*** Opening RECORDS FOR THE TASK ***

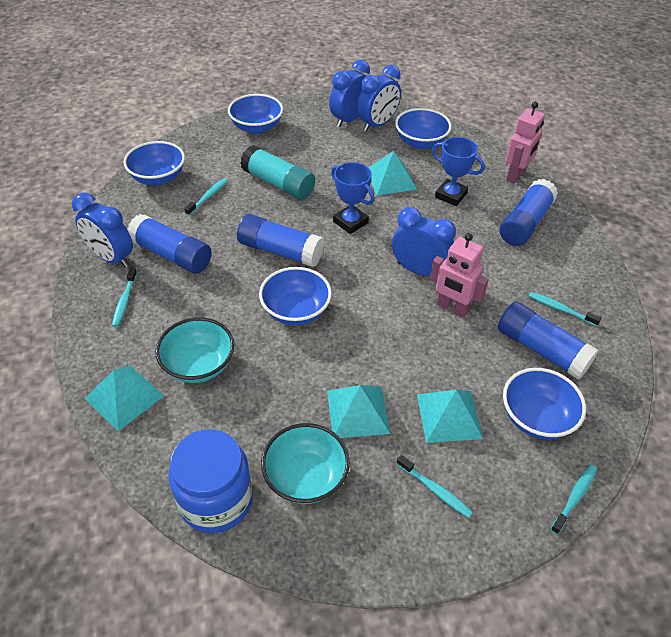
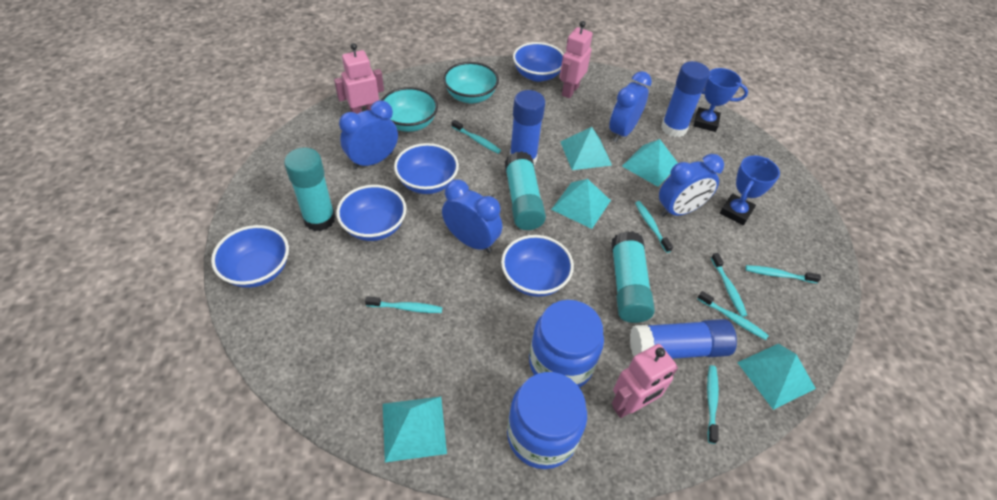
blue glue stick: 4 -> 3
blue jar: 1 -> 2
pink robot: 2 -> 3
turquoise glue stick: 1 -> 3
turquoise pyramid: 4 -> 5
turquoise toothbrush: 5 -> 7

*** Closing RECORDS FOR THE TASK ***

■ **EXERCISE DESCRIPTION**
Would it be possible to copy the material exactly, excluding the images?

■ **COMPLETED TASK**
blue glue stick: 4 -> 3
blue jar: 1 -> 2
pink robot: 2 -> 3
turquoise glue stick: 1 -> 3
turquoise pyramid: 4 -> 5
turquoise toothbrush: 5 -> 7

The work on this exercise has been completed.